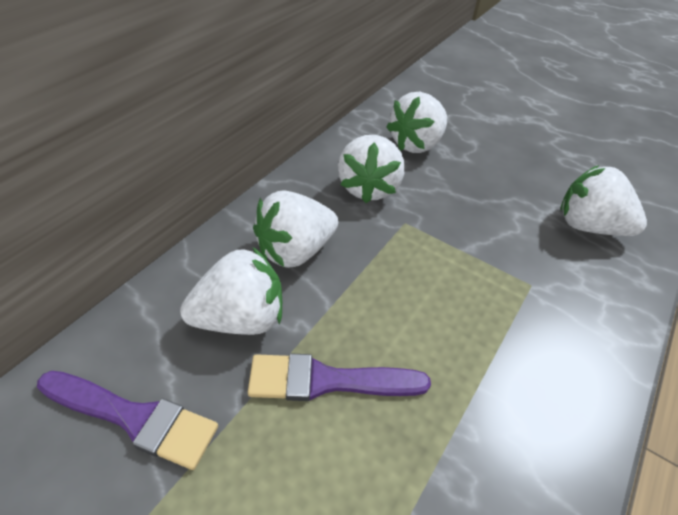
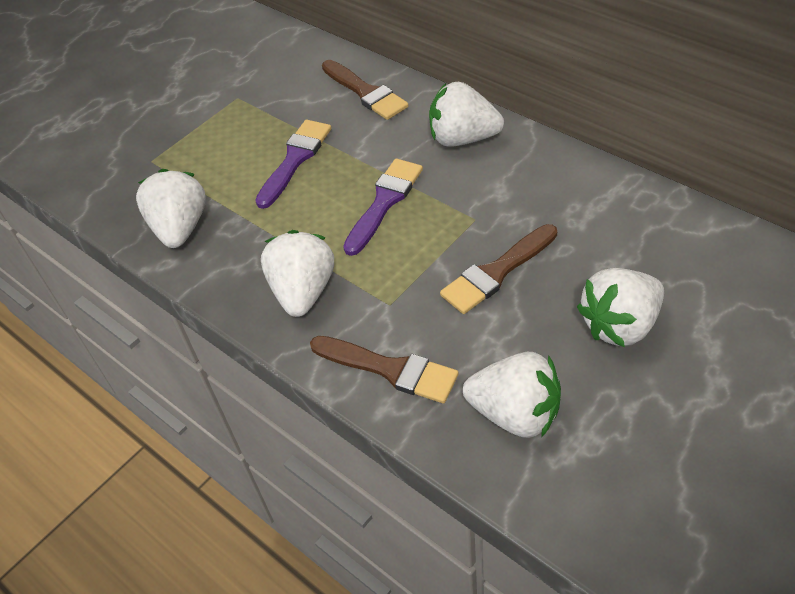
brown brush: 0 -> 3

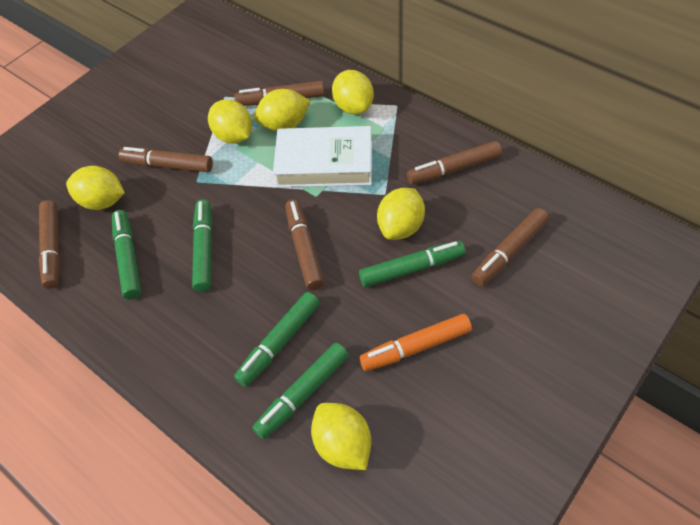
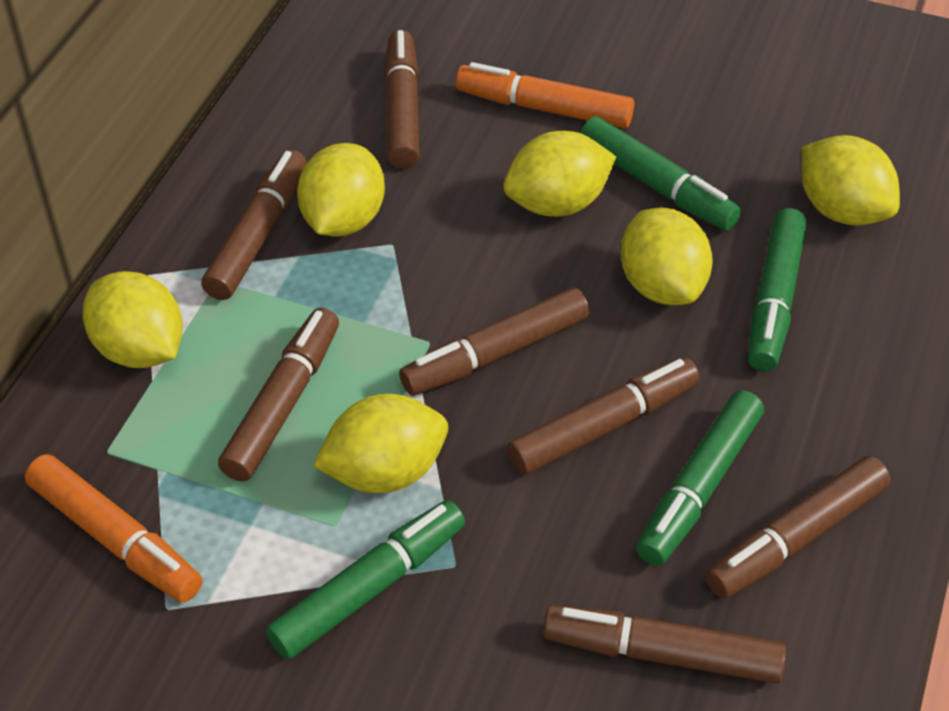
brown marker: 6 -> 7
green marker: 5 -> 4
orange marker: 1 -> 2
white book: 1 -> 0

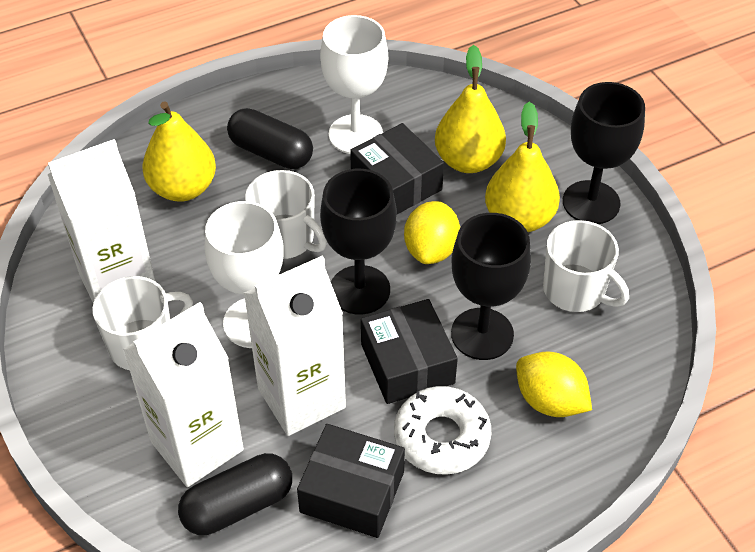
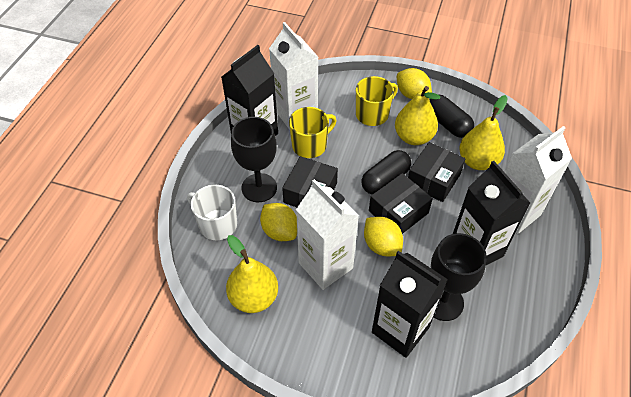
black carton: 0 -> 3
black goblet: 3 -> 2
white donut: 1 -> 0
white goblet: 2 -> 0
white mug: 3 -> 1
yellow lemon: 2 -> 3
yellow mug: 0 -> 2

◆ WHAT THIS TASK INVOLVES: All lines from the line with "brown marker: 6 -> 7" through the final line of the data, both included, are to be repeated exactly; no other lines and no pictures.

◆ WRITTEN SOLUTION:
brown marker: 6 -> 7
green marker: 5 -> 4
orange marker: 1 -> 2
white book: 1 -> 0

black carton: 0 -> 3
black goblet: 3 -> 2
white donut: 1 -> 0
white goblet: 2 -> 0
white mug: 3 -> 1
yellow lemon: 2 -> 3
yellow mug: 0 -> 2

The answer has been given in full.